_REQUIREMENT_. For this exercise, output the line holding "(391, 249) = (497, 333): brown duck -> none" and all subsequent lines of the entries below, unchanged, up to and including the last.

+++

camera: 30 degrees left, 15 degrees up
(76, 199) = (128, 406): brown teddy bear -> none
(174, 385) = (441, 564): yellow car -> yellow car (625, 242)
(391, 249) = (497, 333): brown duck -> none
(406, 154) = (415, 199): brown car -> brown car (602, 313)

+++

_ANSWER FOR THIS EXERCISE_.
(391, 249) = (497, 333): brown duck -> none
(406, 154) = (415, 199): brown car -> brown car (602, 313)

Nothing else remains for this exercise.